Data items

--

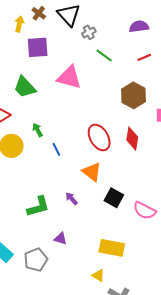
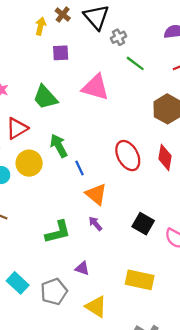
purple square: (38, 47) -> (61, 53), size x0.7
green arrow: (38, 130) -> (59, 146), size x1.5
orange triangle: (92, 172) -> (96, 194), moved
yellow triangle: (98, 275) -> (96, 307), moved, size x1.5

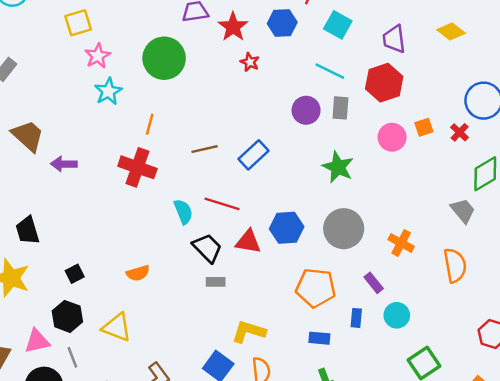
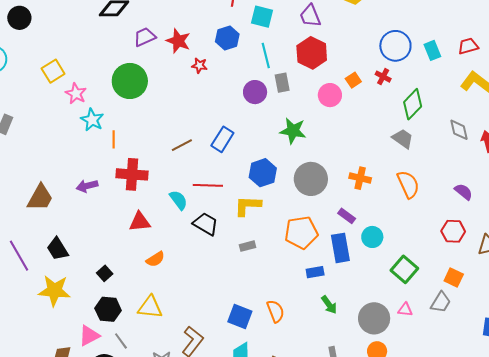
blue hexagon: (282, 23) -> (227, 38), moved
cyan line: (330, 71) -> (266, 55), turned 65
orange line: (150, 124) -> (114, 139), moved
brown trapezoid: (28, 136) -> (40, 198), moved, turned 92
purple arrow: (64, 164) -> (87, 186), moved
blue hexagon: (287, 228) -> (263, 173), moved
red triangle: (248, 242) -> (140, 222), moved
gray rectangle: (216, 282) -> (247, 246), moved
blue rectangle: (356, 318) -> (340, 248), size x1.8
yellow L-shape: (249, 332) -> (248, 206), moved

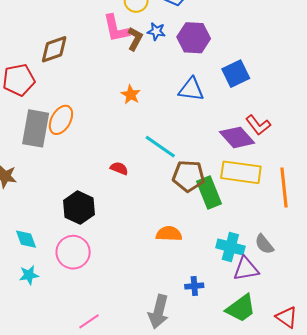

--

PROBLEM DESCRIPTION - Produce an exact copy of each line of data, skipping embedded images.

TASK RESULT -
purple square: (38, 47) -> (61, 53), size x0.7
green arrow: (38, 130) -> (59, 146), size x1.5
orange triangle: (92, 172) -> (96, 194), moved
yellow triangle: (98, 275) -> (96, 307), moved, size x1.5

blue hexagon: (282, 23) -> (227, 38), moved
cyan line: (330, 71) -> (266, 55), turned 65
orange line: (150, 124) -> (114, 139), moved
brown trapezoid: (28, 136) -> (40, 198), moved, turned 92
purple arrow: (64, 164) -> (87, 186), moved
blue hexagon: (287, 228) -> (263, 173), moved
red triangle: (248, 242) -> (140, 222), moved
gray rectangle: (216, 282) -> (247, 246), moved
blue rectangle: (356, 318) -> (340, 248), size x1.8
yellow L-shape: (249, 332) -> (248, 206), moved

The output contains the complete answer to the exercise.